* YOUR OBJECTIVE *
With pictures omitted, copy exactly the lines from the one containing "camera: 70 degrees right, 10 degrees up" through the end of the records below.

[Image change detection data]
__________________________________________________

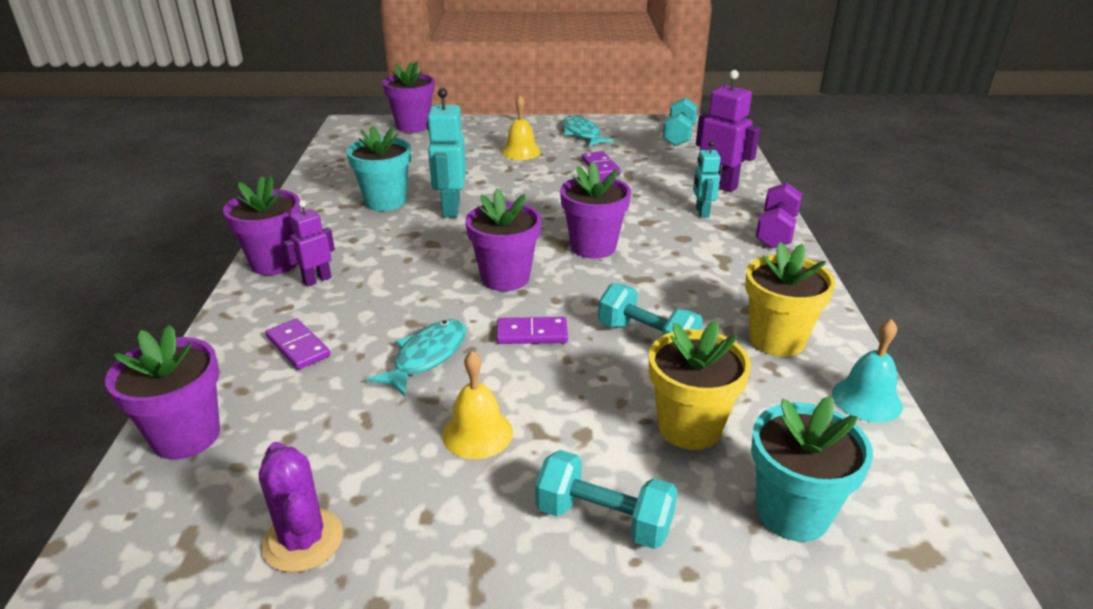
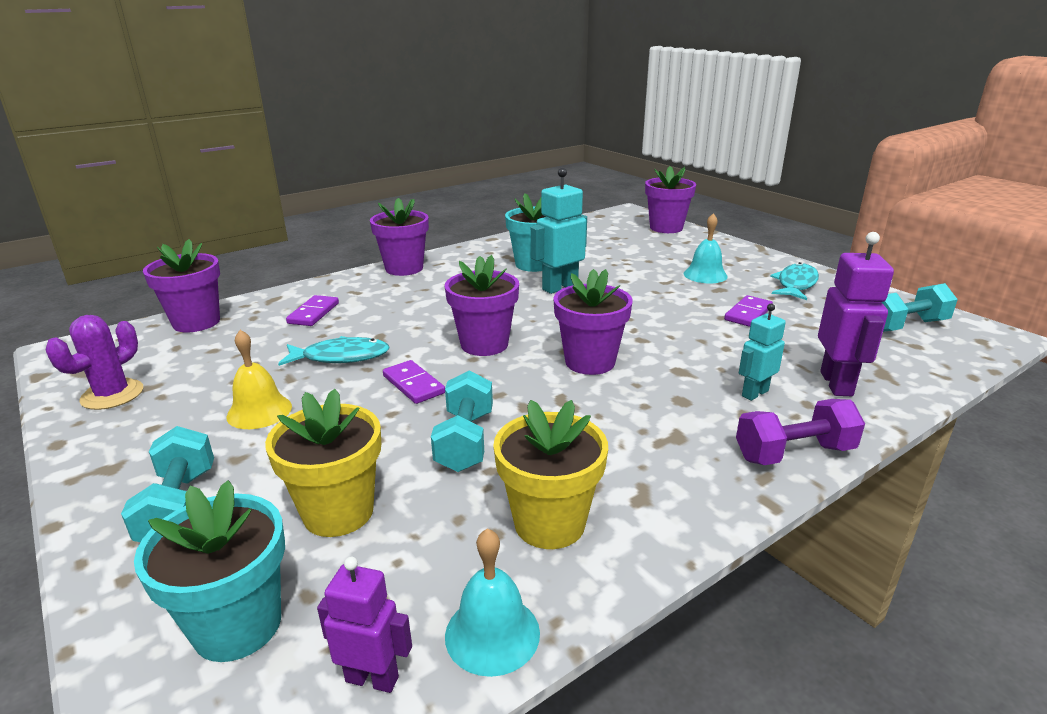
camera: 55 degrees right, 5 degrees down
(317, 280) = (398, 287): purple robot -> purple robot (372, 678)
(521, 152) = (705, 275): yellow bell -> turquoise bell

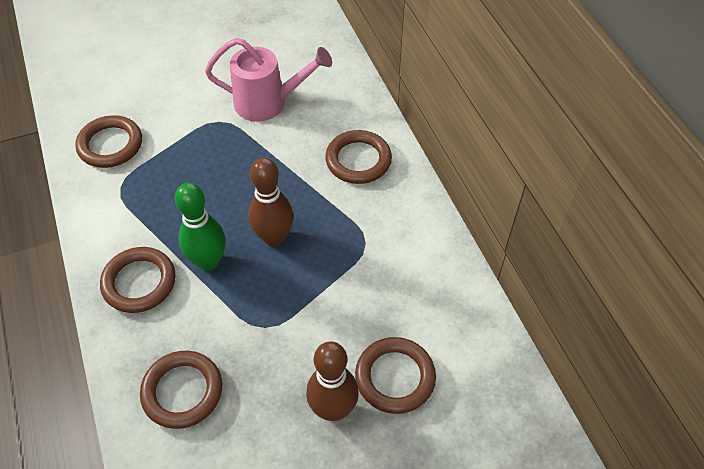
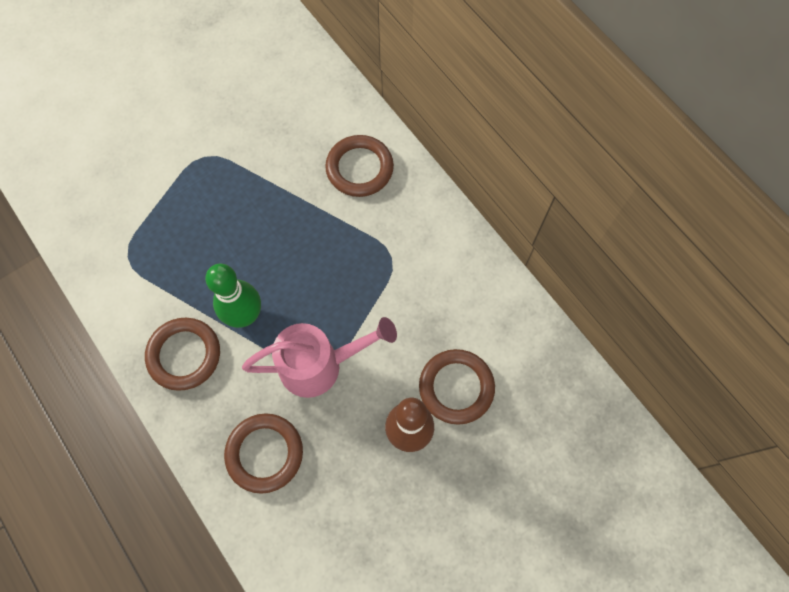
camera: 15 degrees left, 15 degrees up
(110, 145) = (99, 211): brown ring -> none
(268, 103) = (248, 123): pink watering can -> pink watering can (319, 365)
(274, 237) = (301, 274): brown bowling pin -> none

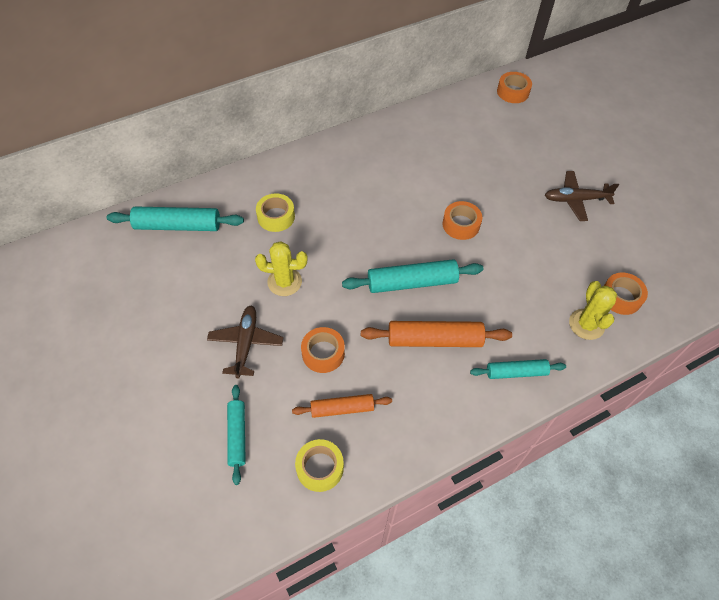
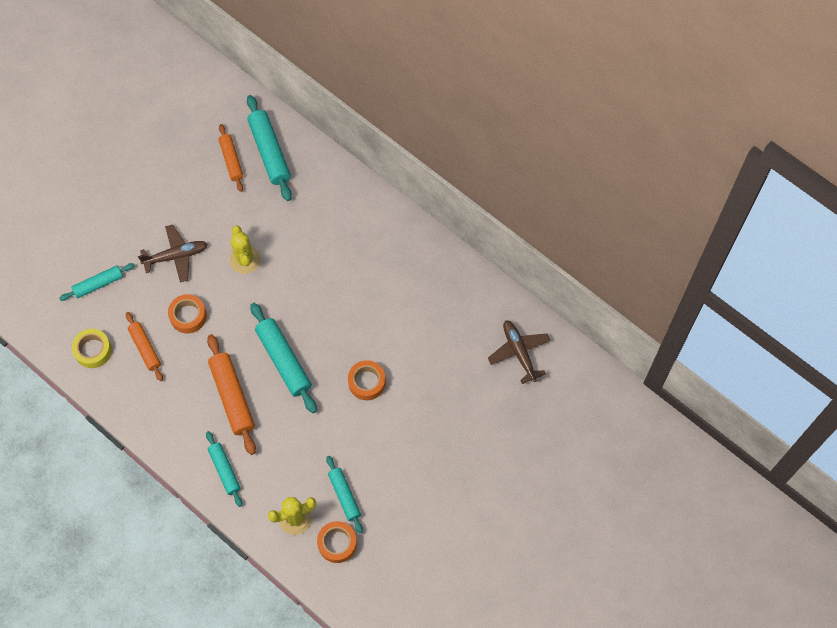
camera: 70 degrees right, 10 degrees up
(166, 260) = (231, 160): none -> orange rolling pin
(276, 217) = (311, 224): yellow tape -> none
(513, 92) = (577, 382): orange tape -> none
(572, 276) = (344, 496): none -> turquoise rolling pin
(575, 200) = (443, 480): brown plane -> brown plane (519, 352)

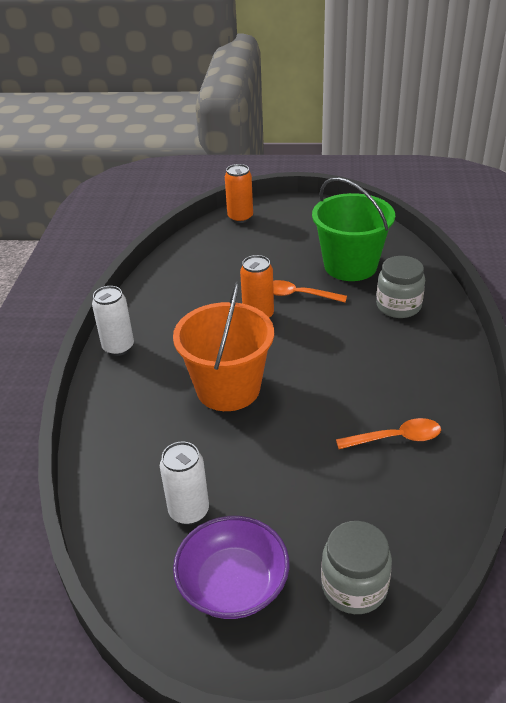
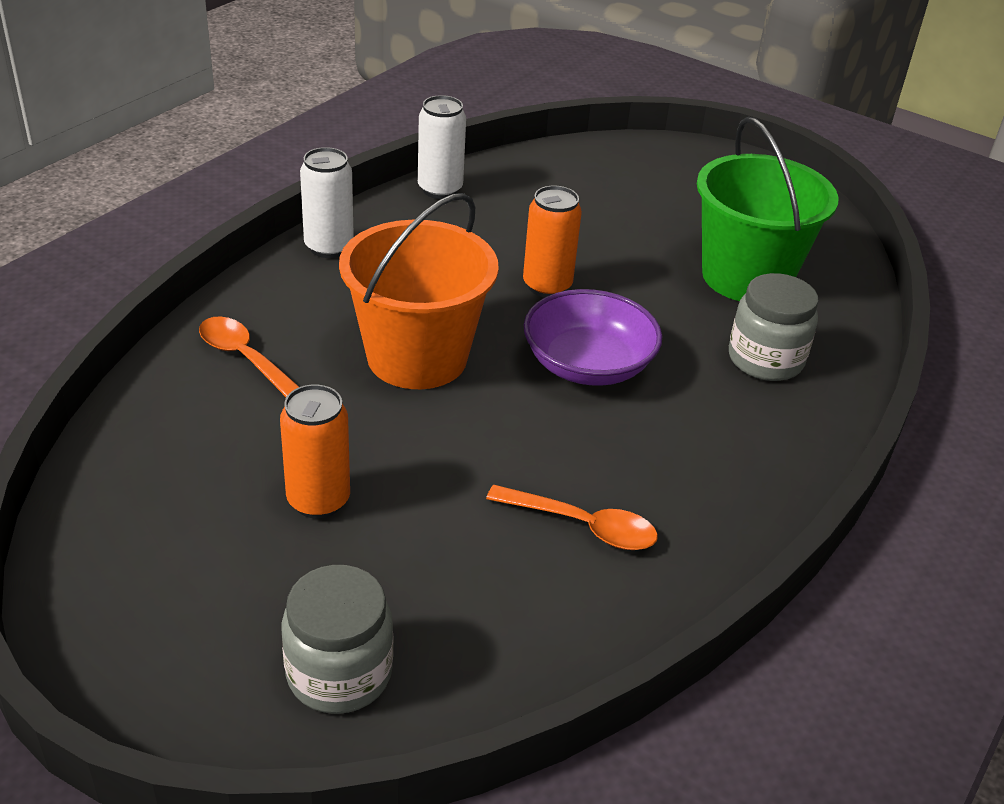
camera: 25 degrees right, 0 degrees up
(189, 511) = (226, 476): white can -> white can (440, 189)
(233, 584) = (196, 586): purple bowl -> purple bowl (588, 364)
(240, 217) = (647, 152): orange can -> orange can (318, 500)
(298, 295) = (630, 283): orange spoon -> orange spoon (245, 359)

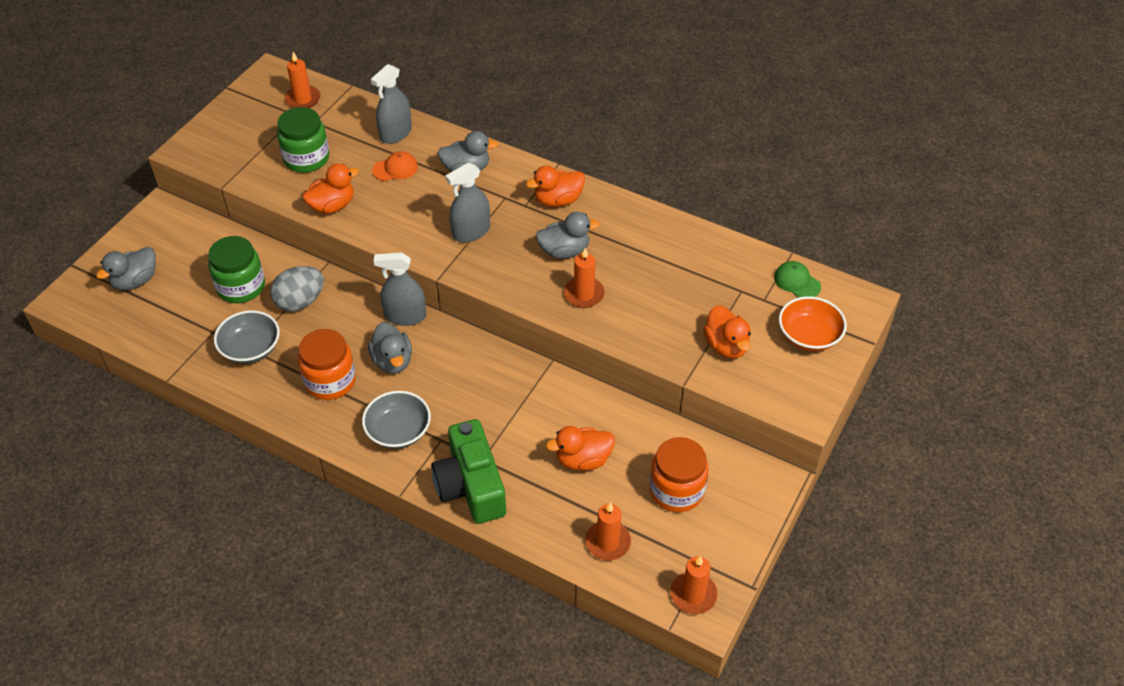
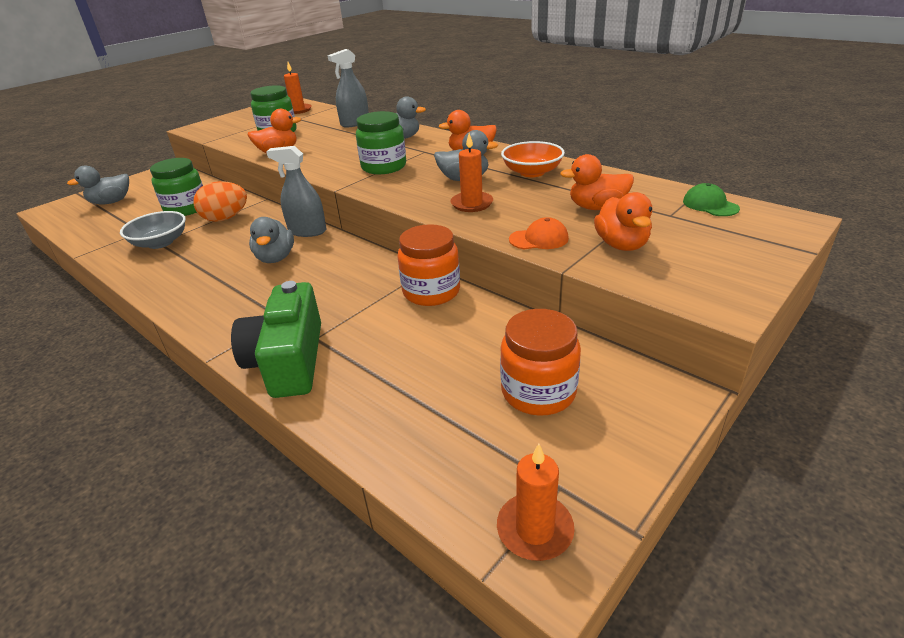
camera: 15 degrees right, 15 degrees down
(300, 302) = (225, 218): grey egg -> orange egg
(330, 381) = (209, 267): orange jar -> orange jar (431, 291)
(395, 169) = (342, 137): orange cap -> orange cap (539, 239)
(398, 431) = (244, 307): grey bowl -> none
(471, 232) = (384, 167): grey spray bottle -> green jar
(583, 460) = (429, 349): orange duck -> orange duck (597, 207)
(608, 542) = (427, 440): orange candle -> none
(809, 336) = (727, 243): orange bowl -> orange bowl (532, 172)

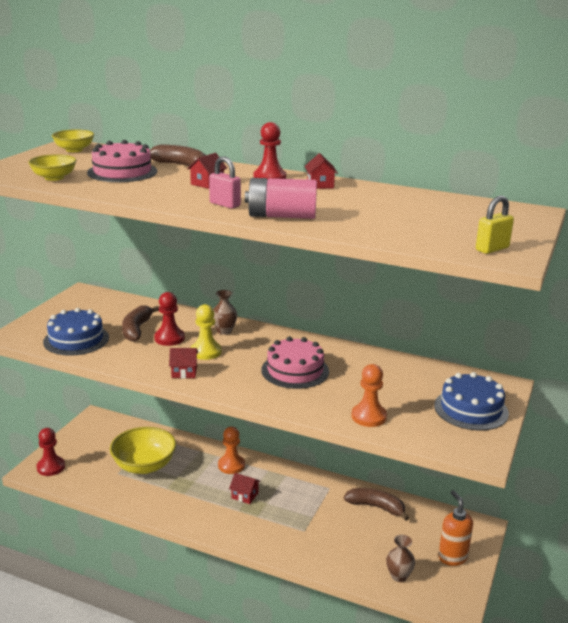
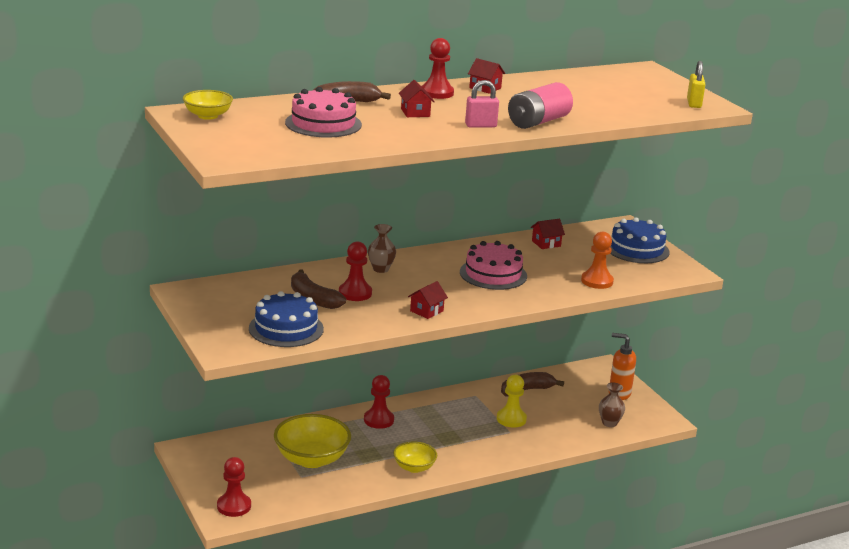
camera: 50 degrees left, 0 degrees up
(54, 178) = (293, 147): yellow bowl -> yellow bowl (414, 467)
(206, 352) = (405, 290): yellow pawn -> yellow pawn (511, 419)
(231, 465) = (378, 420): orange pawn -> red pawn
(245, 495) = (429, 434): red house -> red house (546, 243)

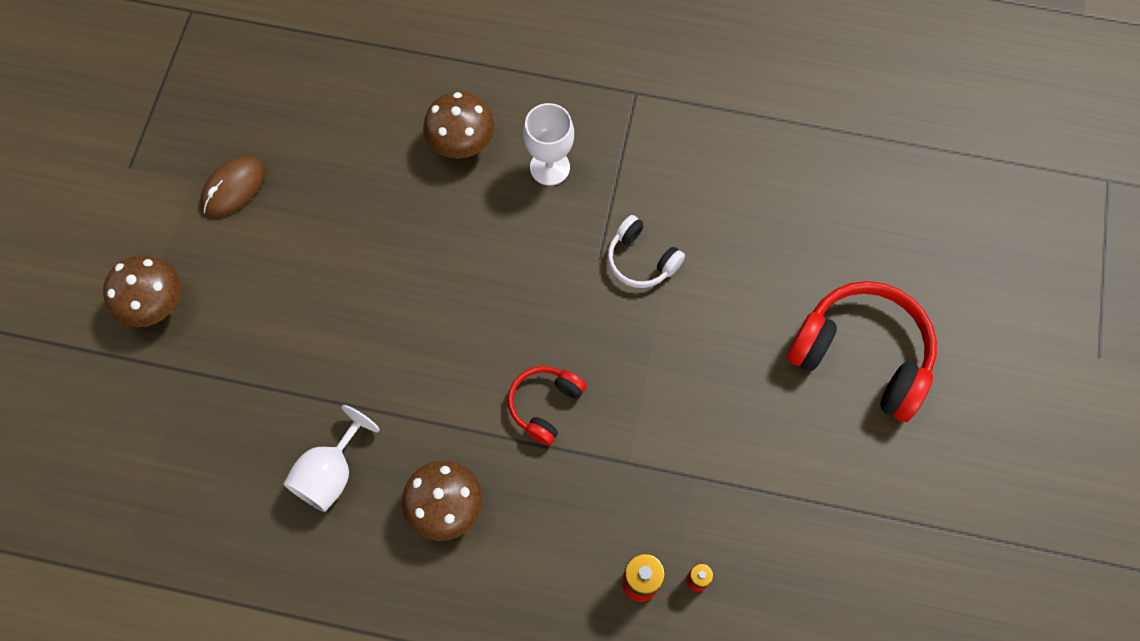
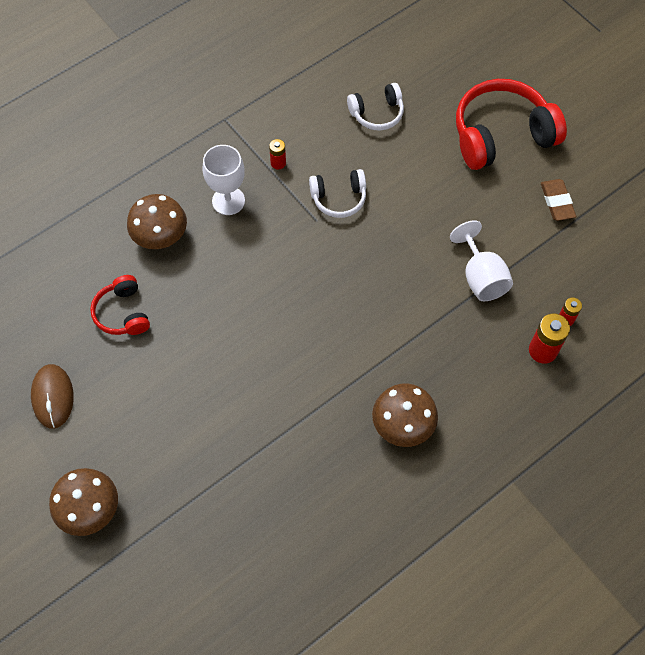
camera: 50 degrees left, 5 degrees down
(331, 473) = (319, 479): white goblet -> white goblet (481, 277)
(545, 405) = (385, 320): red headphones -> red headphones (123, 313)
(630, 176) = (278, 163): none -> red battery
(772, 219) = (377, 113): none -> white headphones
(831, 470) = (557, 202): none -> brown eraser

__________________________________________________

* TASK SOLUTION *
camera: 70 degrees right, 10 degrees up
(166, 260) = (231, 160): none -> orange rolling pin
(276, 217) = (311, 224): yellow tape -> none
(513, 92) = (577, 382): orange tape -> none
(572, 276) = (344, 496): none -> turquoise rolling pin
(575, 200) = (443, 480): brown plane -> brown plane (519, 352)

camera: 25 degrees right, 0 degrees up
(189, 511) = (226, 476): white can -> white can (440, 189)
(233, 584) = (196, 586): purple bowl -> purple bowl (588, 364)
(240, 217) = (647, 152): orange can -> orange can (318, 500)
(298, 295) = (630, 283): orange spoon -> orange spoon (245, 359)

camera: 15 degrees right, 15 degrees down
(300, 302) = (225, 218): grey egg -> orange egg
(330, 381) = (209, 267): orange jar -> orange jar (431, 291)
(395, 169) = (342, 137): orange cap -> orange cap (539, 239)
(398, 431) = (244, 307): grey bowl -> none
(471, 232) = (384, 167): grey spray bottle -> green jar
(583, 460) = (429, 349): orange duck -> orange duck (597, 207)
(608, 542) = (427, 440): orange candle -> none
(809, 336) = (727, 243): orange bowl -> orange bowl (532, 172)

camera: 50 degrees left, 0 degrees up
(54, 178) = (293, 147): yellow bowl -> yellow bowl (414, 467)
(206, 352) = (405, 290): yellow pawn -> yellow pawn (511, 419)
(231, 465) = (378, 420): orange pawn -> red pawn
(245, 495) = (429, 434): red house -> red house (546, 243)

camera: 50 degrees left, 5 degrees down
(331, 473) = (319, 479): white goblet -> white goblet (481, 277)
(545, 405) = (385, 320): red headphones -> red headphones (123, 313)
(630, 176) = (278, 163): none -> red battery
(772, 219) = (377, 113): none -> white headphones
(831, 470) = (557, 202): none -> brown eraser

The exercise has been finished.